Restate all entries exactly. Skip the images.

====== TASK MATERIAL

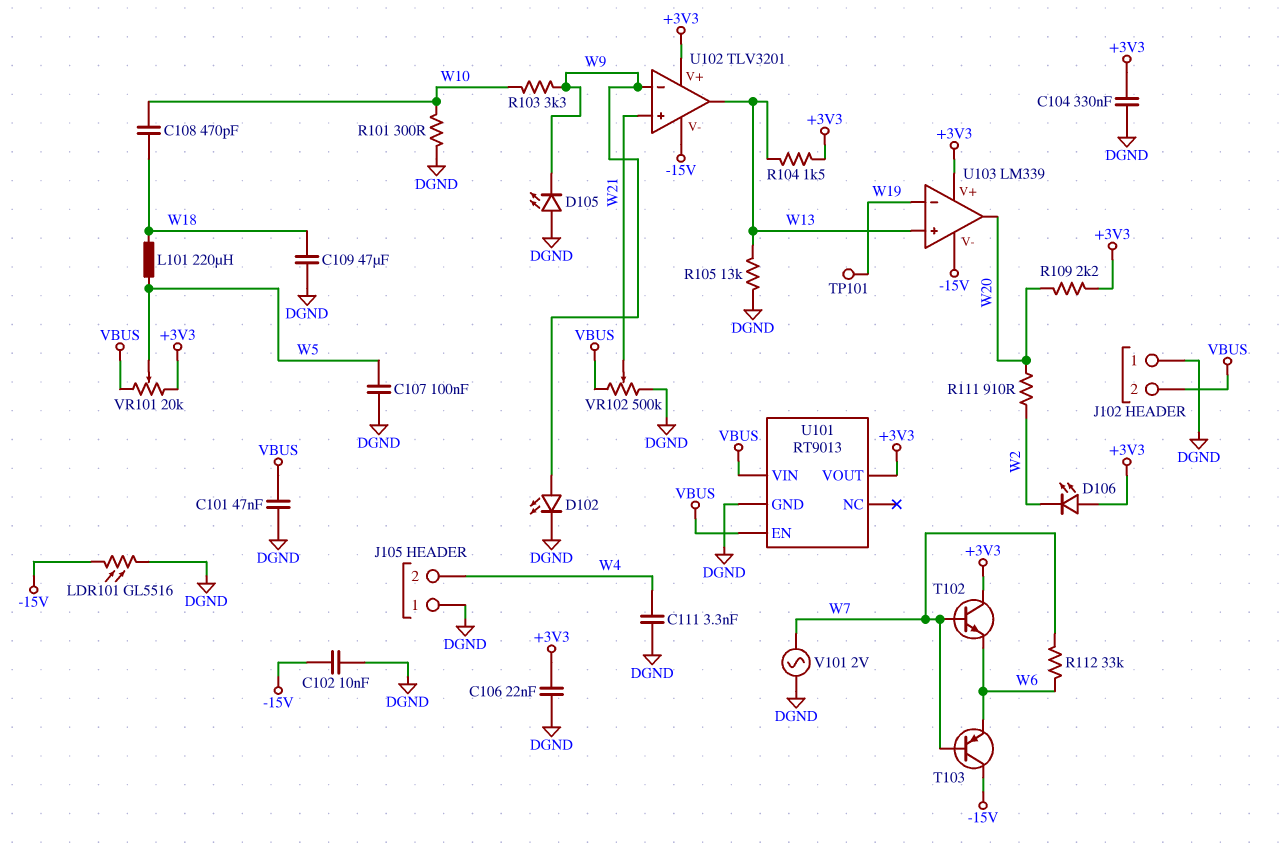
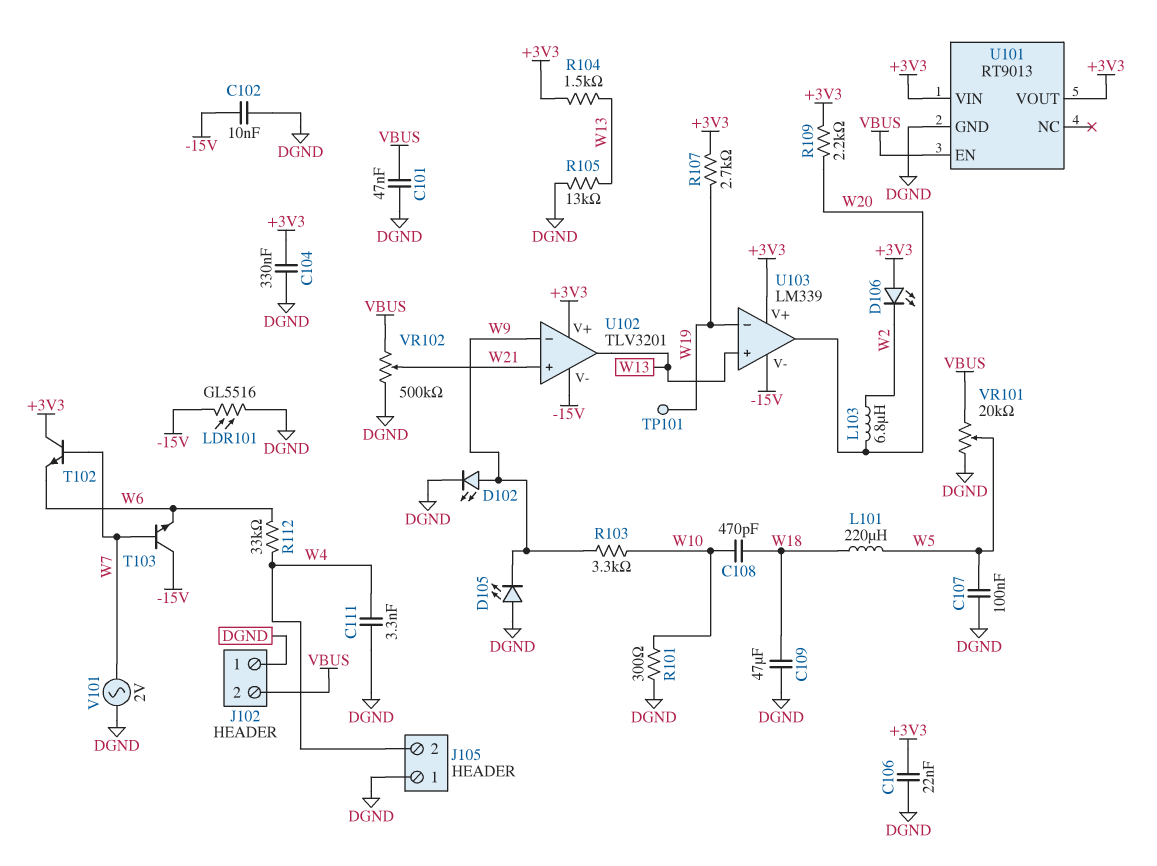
L103: none -> 6.8uH (W2, W20)
R107: none -> 2.7k (+3V3, W19)
R111: 910 (W2, W20) -> none
R112: 33k (W6, W7) -> 33k (W4, W6)
T103: PNP (B W7, C -15V, E W6) -> NPN (B W7, C -15V, E W6)
U101 pin VIN: VBUS -> +3V3
VR101: 20k (+3V3, VBUS, wiper W5) -> 20k (DGND, VBUS, wiper W5)

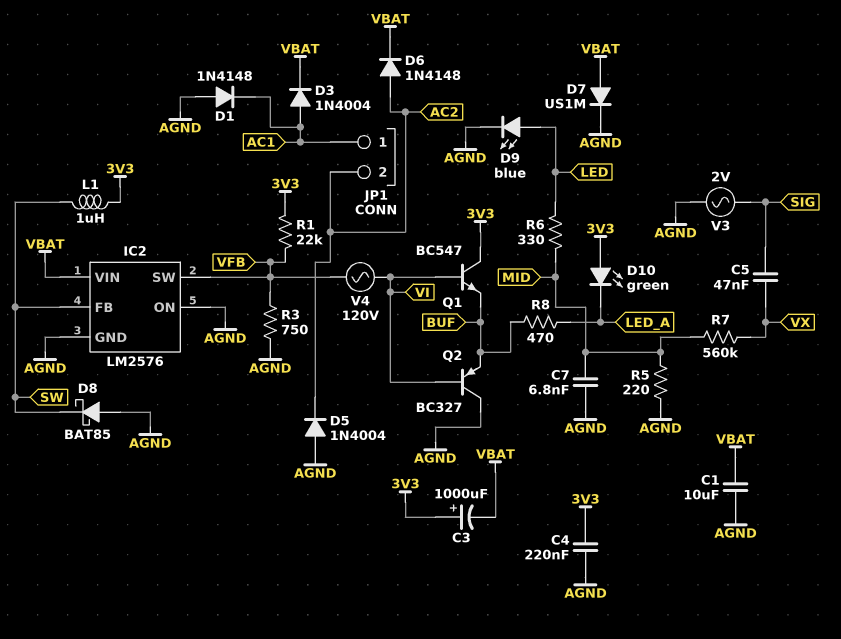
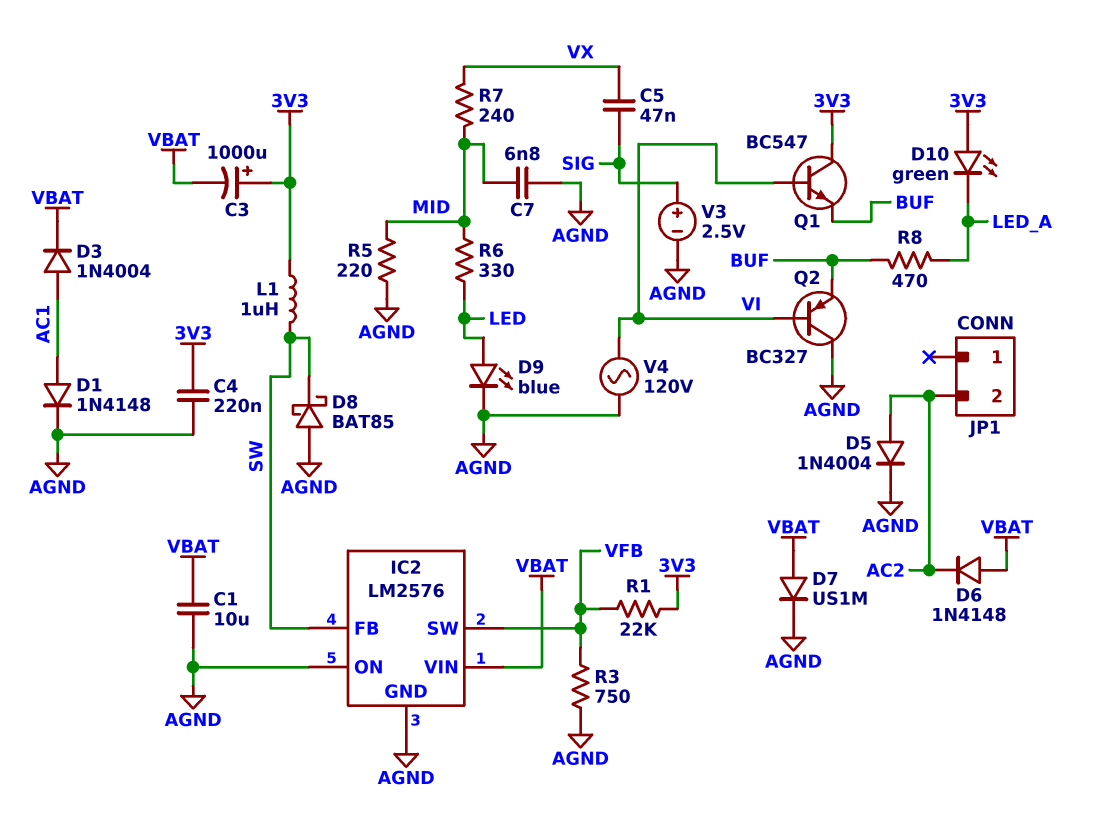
D1: diode 1N4148 (A AGND, K AC1) -> diode 1N4148 (A AC1, K AGND)
D5: diode 1N4004 (A AGND, K AC2) -> diode 1N4004 (A AC2, K AGND)
D6: diode 1N4148 (A AC2, K VBAT) -> diode 1N4148 (A VBAT, K AC2)
JP1 pin 1: AC1 -> none
R7: 560k (MID, VX) -> 240 (MID, VX)
V3: AC 2V (AGND, SIG) -> 2.5V (plus SIG, minus AGND)
V4: AC 120V (VFB, VI) -> AC 120V (AGND, VI)

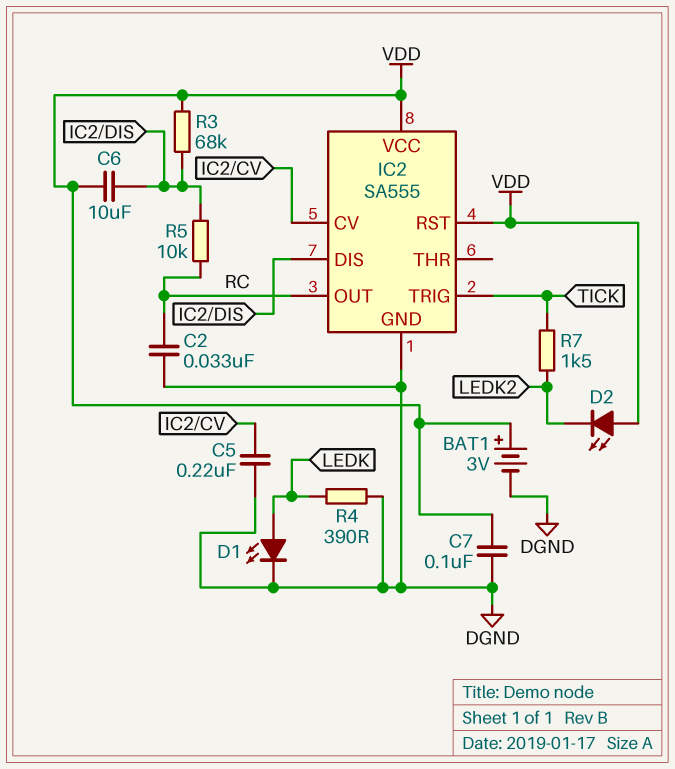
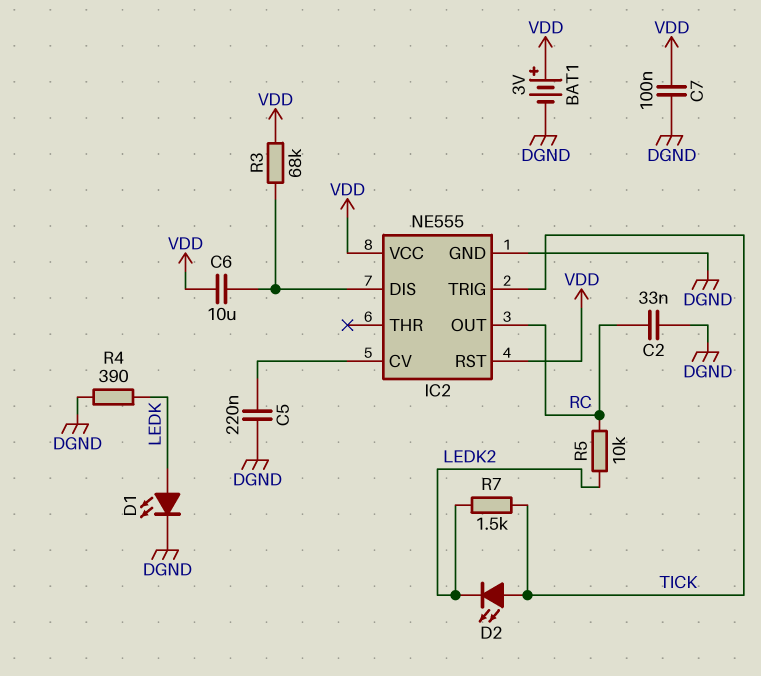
D2: LED (A VDD, K LEDK2) -> LED (A TICK, K LEDK2)
IC2: SA555 -> NE555
R5: 10k (IC2/DIS, RC) -> 10k (LEDK2, RC)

============

### RESULT OF THE TASK
L103: none -> 6.8uH (W2, W20)
R107: none -> 2.7k (+3V3, W19)
R111: 910 (W2, W20) -> none
R112: 33k (W6, W7) -> 33k (W4, W6)
T103: PNP (B W7, C -15V, E W6) -> NPN (B W7, C -15V, E W6)
U101 pin VIN: VBUS -> +3V3
VR101: 20k (+3V3, VBUS, wiper W5) -> 20k (DGND, VBUS, wiper W5)

D1: diode 1N4148 (A AGND, K AC1) -> diode 1N4148 (A AC1, K AGND)
D5: diode 1N4004 (A AGND, K AC2) -> diode 1N4004 (A AC2, K AGND)
D6: diode 1N4148 (A AC2, K VBAT) -> diode 1N4148 (A VBAT, K AC2)
JP1 pin 1: AC1 -> none
R7: 560k (MID, VX) -> 240 (MID, VX)
V3: AC 2V (AGND, SIG) -> 2.5V (plus SIG, minus AGND)
V4: AC 120V (VFB, VI) -> AC 120V (AGND, VI)

D2: LED (A VDD, K LEDK2) -> LED (A TICK, K LEDK2)
IC2: SA555 -> NE555
R5: 10k (IC2/DIS, RC) -> 10k (LEDK2, RC)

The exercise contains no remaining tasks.